WHAT IS BEING ASKED: Could you return the data that follows exactly, minus the images?

DATA SHOWN:
+ + + +
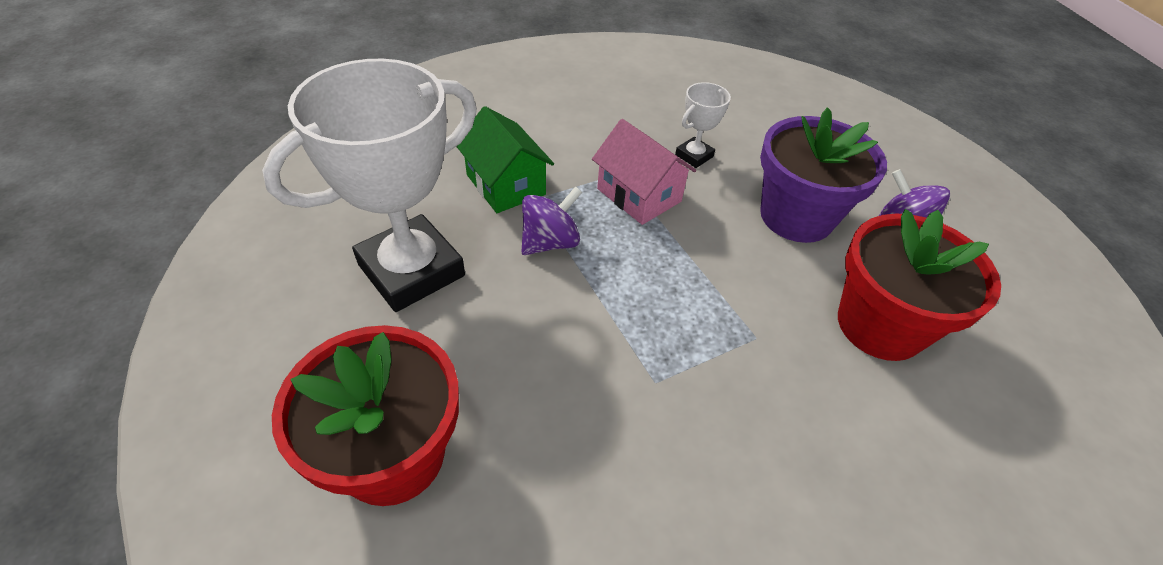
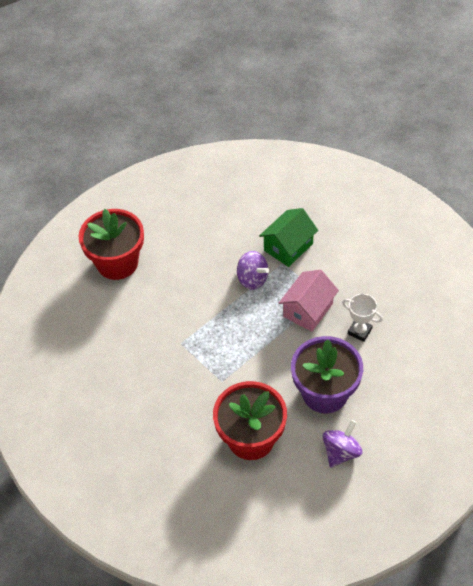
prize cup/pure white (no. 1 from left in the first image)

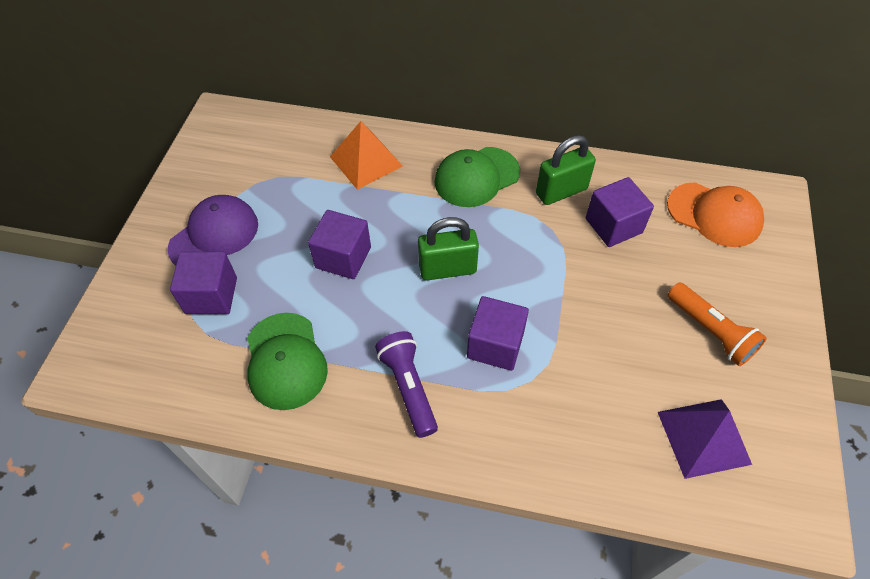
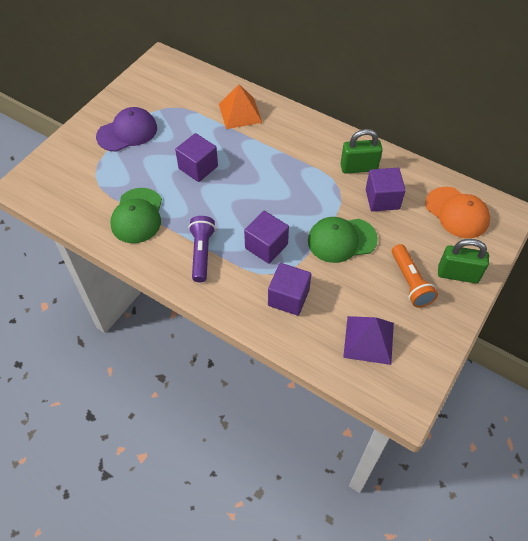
cube/royal purple (no. 3 from left); lock/emerald (no. 2 from left); peaked cap/emerald (no. 2 from left)

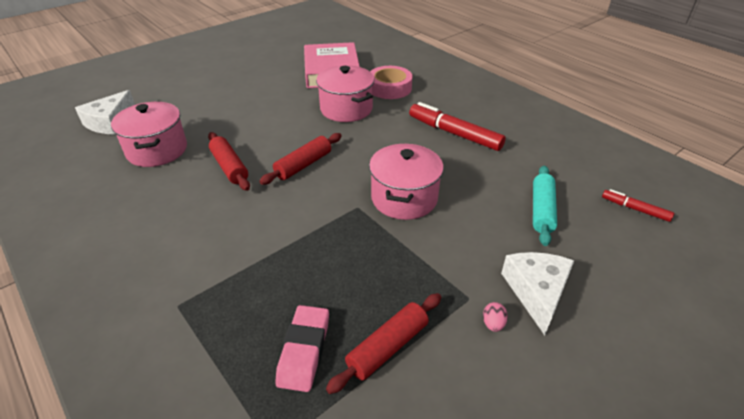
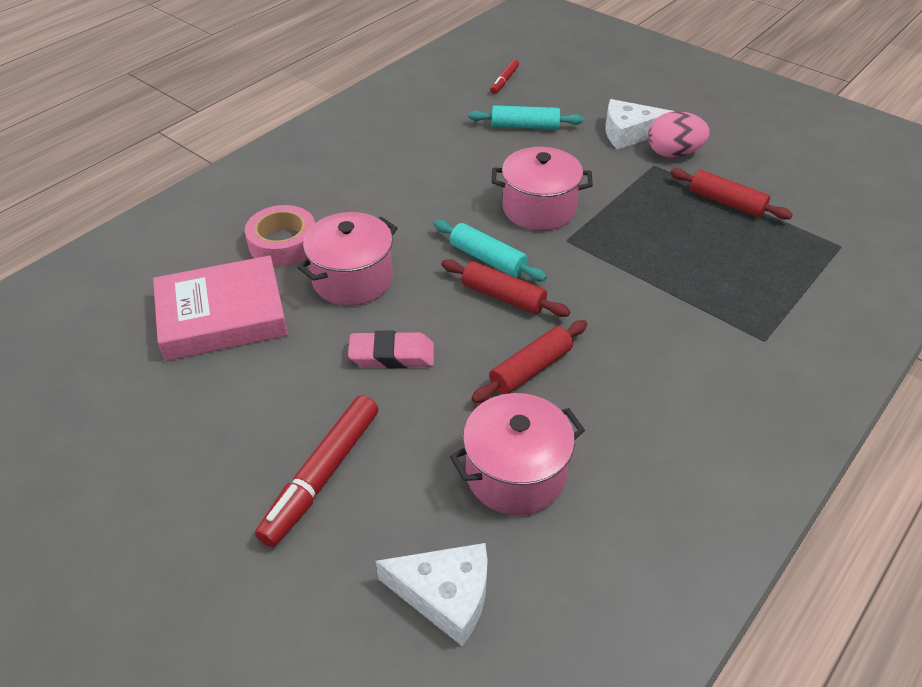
pastry roller/aqua (no. 1 from left); gum eraser/rose-pink; felt pen/crimson (no. 1 from left); egg shape/rose-pink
+ + + +
FINISHED EXERCISE:
prize cup/pure white (no. 1 from left in the first image)

cube/royal purple (no. 3 from left); lock/emerald (no. 2 from left); peaked cap/emerald (no. 2 from left)

pastry roller/aqua (no. 1 from left); gum eraser/rose-pink; felt pen/crimson (no. 1 from left); egg shape/rose-pink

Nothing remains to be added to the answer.